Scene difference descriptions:
>>>>>

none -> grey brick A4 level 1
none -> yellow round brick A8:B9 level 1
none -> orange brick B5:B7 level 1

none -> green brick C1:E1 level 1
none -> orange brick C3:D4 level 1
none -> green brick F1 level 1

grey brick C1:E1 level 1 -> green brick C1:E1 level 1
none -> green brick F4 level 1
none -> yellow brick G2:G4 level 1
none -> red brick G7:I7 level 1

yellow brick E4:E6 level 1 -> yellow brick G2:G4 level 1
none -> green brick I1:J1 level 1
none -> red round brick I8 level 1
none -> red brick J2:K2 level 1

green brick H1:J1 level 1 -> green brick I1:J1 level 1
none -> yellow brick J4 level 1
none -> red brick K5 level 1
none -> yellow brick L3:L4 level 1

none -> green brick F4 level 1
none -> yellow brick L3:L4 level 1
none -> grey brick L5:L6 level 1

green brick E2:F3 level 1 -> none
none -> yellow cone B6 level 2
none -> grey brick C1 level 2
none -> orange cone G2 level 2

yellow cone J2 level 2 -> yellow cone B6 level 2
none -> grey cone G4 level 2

<<<<<

REQUIRED WORK:
Starting from the data above, filter for lines with "round" and copy each one.

RESPONSE:
none -> yellow round brick A8:B9 level 1
none -> red round brick I8 level 1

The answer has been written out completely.